Exercise description -
If an entry holds a picture, leave the picture out and copy the rest of the listing exactly.

:: Available records

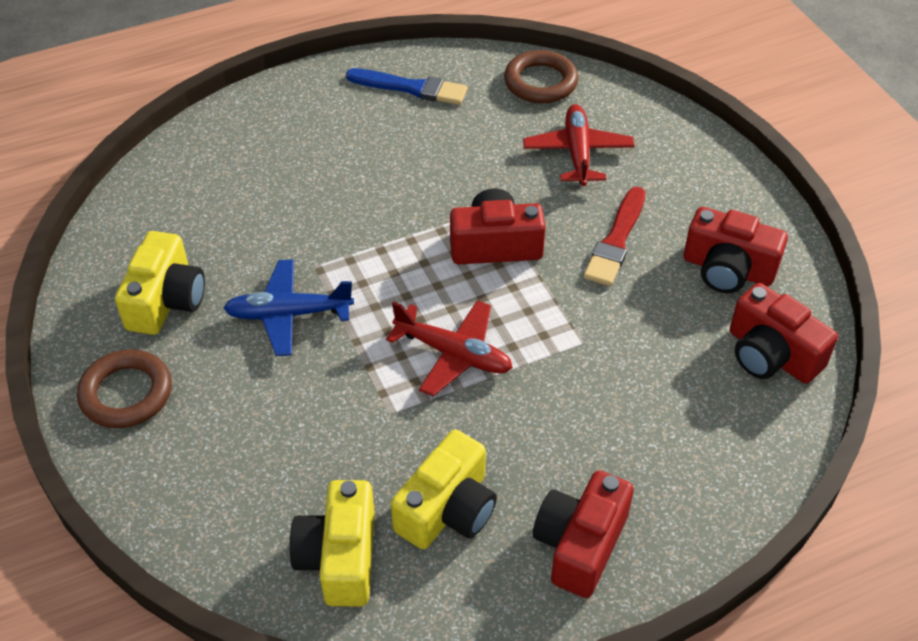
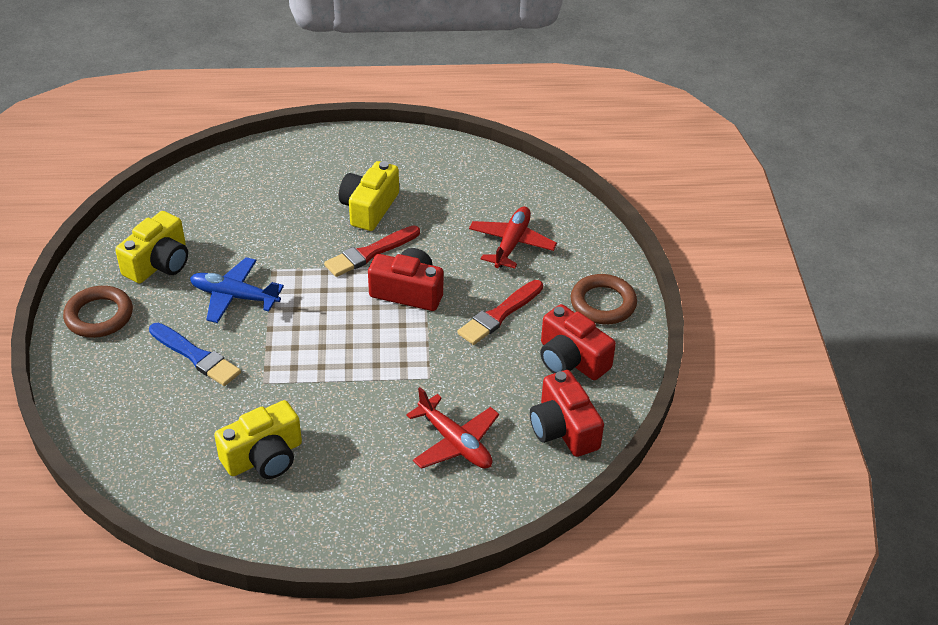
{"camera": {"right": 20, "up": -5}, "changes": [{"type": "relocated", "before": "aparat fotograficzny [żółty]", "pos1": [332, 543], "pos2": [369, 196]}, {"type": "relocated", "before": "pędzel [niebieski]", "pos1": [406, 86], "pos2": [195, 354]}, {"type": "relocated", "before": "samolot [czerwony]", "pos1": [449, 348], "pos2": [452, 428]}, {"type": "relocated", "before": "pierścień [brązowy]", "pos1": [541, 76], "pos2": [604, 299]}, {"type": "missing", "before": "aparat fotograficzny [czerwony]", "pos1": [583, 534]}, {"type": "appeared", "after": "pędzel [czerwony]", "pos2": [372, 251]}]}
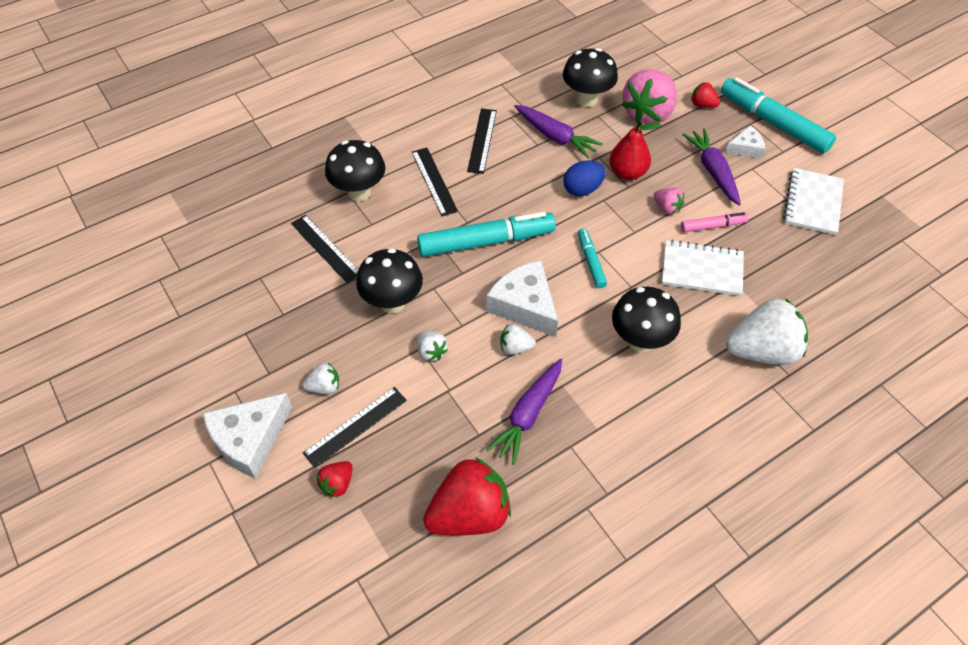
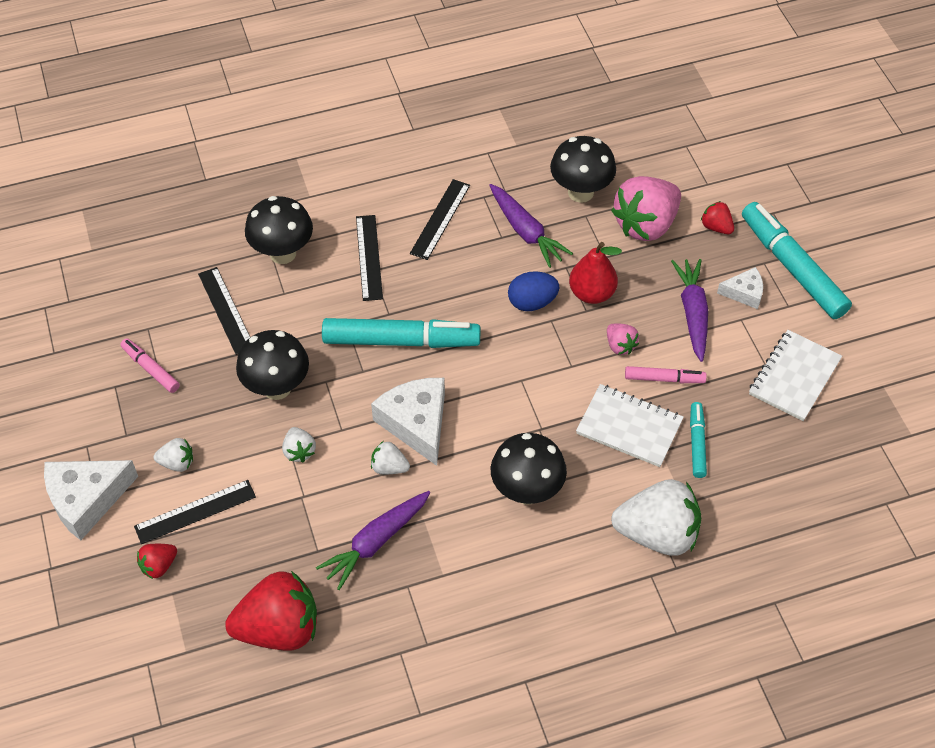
{"camera": {"right": 15, "up": 0}, "changes": [{"type": "relocated", "before": "flamaster [turkusowy]", "pos1": [592, 258], "pos2": [698, 440]}, {"type": "appeared", "after": "flamaster [różowy]", "pos2": [150, 365]}]}
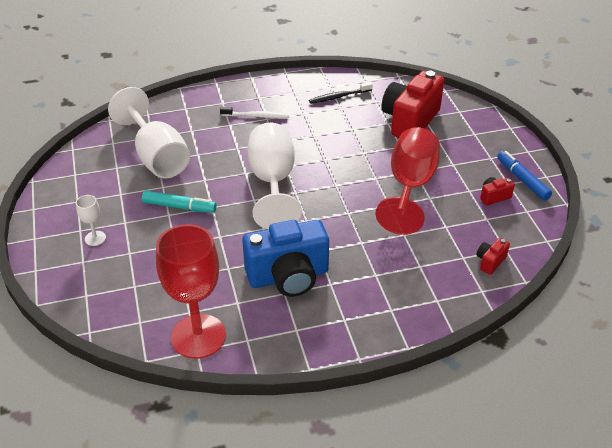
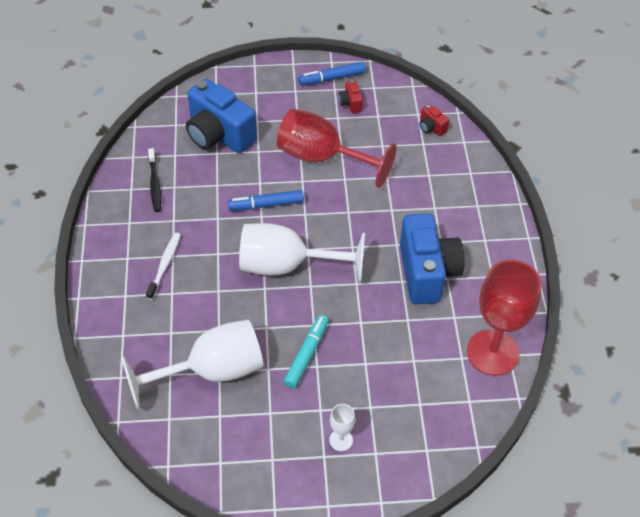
{"camera": {"right": -80, "up": 10}, "changes": [{"type": "colour", "before": "aparat fotograficzny [czerwony]", "after": "aparat fotograficzny [niebieski]", "pos1": [413, 104], "pos2": [221, 116]}, {"type": "appeared", "after": "flamaster [niebieski]", "pos2": [266, 200]}]}
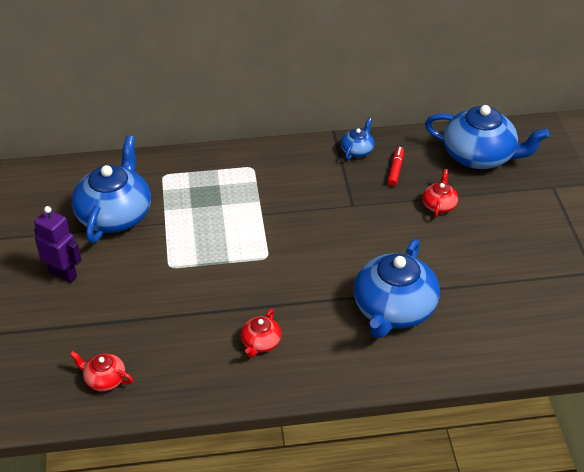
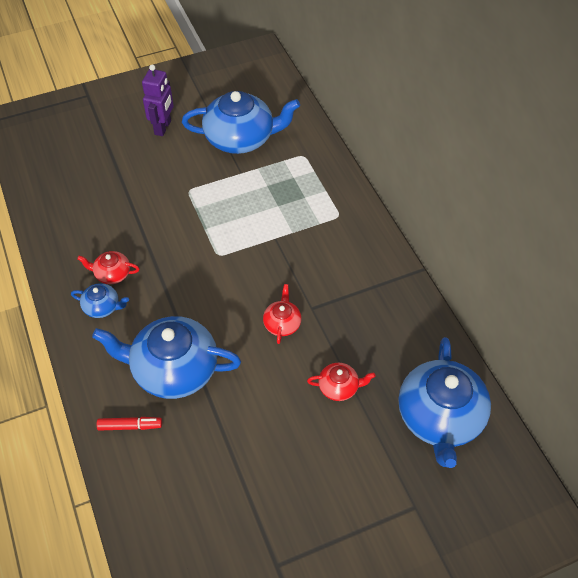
{"camera": {"right": 75, "up": 10}, "changes": [{"type": "relocated", "before": "imbryk [czerwony]", "pos1": [101, 371], "pos2": [282, 314]}, {"type": "relocated", "before": "imbryk [niebieski]", "pos1": [357, 139], "pos2": [100, 300]}, {"type": "relocated", "before": "flamaster [czerwony]", "pos1": [395, 166], "pos2": [129, 424]}]}
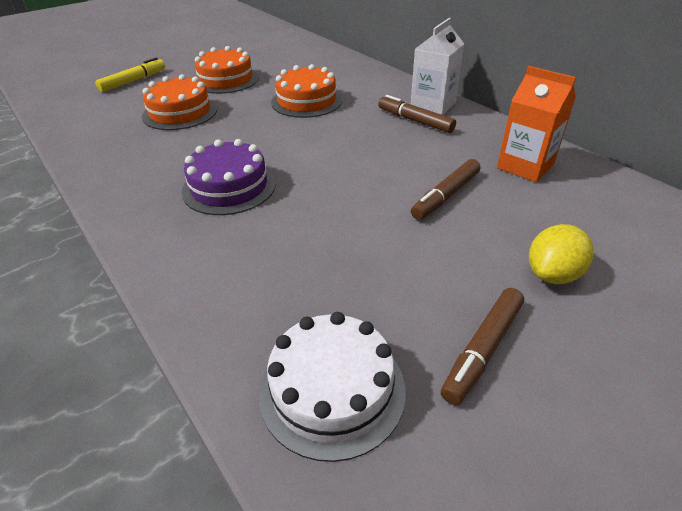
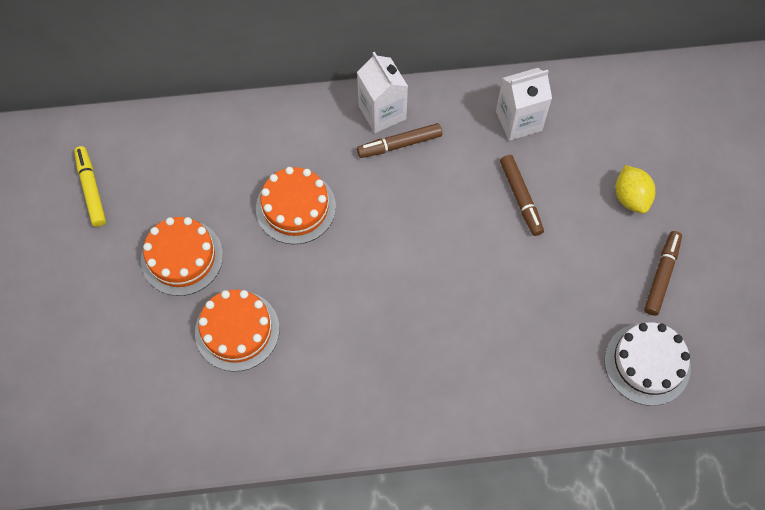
{"camera": {"right": -60, "up": 25}, "changes": [{"type": "relocated", "before": "flamaster [żółty]", "pos1": [130, 74], "pos2": [90, 186]}, {"type": "missing", "before": "tort [fioletowy]", "pos1": [228, 177]}, {"type": "spun", "before": "flamaster [brązowy]", "pos1": [482, 346], "pos2": [663, 273], "turn": -135}, {"type": "colour", "before": "karton mleka [pomarańczowy]", "after": "karton mleka [biały]", "pos1": [536, 124], "pos2": [524, 104]}]}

::::

Answer box -
{"camera": {"right": 20, "up": -5}, "changes": [{"type": "relocated", "before": "aparat fotograficzny [żółty]", "pos1": [332, 543], "pos2": [369, 196]}, {"type": "relocated", "before": "pędzel [niebieski]", "pos1": [406, 86], "pos2": [195, 354]}, {"type": "relocated", "before": "samolot [czerwony]", "pos1": [449, 348], "pos2": [452, 428]}, {"type": "relocated", "before": "pierścień [brązowy]", "pos1": [541, 76], "pos2": [604, 299]}, {"type": "missing", "before": "aparat fotograficzny [czerwony]", "pos1": [583, 534]}, {"type": "appeared", "after": "pędzel [czerwony]", "pos2": [372, 251]}]}
{"camera": {"right": 15, "up": 0}, "changes": [{"type": "relocated", "before": "flamaster [turkusowy]", "pos1": [592, 258], "pos2": [698, 440]}, {"type": "appeared", "after": "flamaster [różowy]", "pos2": [150, 365]}]}
{"camera": {"right": -80, "up": 10}, "changes": [{"type": "colour", "before": "aparat fotograficzny [czerwony]", "after": "aparat fotograficzny [niebieski]", "pos1": [413, 104], "pos2": [221, 116]}, {"type": "appeared", "after": "flamaster [niebieski]", "pos2": [266, 200]}]}
{"camera": {"right": 75, "up": 10}, "changes": [{"type": "relocated", "before": "imbryk [czerwony]", "pos1": [101, 371], "pos2": [282, 314]}, {"type": "relocated", "before": "imbryk [niebieski]", "pos1": [357, 139], "pos2": [100, 300]}, {"type": "relocated", "before": "flamaster [czerwony]", "pos1": [395, 166], "pos2": [129, 424]}]}
{"camera": {"right": -60, "up": 25}, "changes": [{"type": "relocated", "before": "flamaster [żółty]", "pos1": [130, 74], "pos2": [90, 186]}, {"type": "missing", "before": "tort [fioletowy]", "pos1": [228, 177]}, {"type": "spun", "before": "flamaster [brązowy]", "pos1": [482, 346], "pos2": [663, 273], "turn": -135}, {"type": "colour", "before": "karton mleka [pomarańczowy]", "after": "karton mleka [biały]", "pos1": [536, 124], "pos2": [524, 104]}]}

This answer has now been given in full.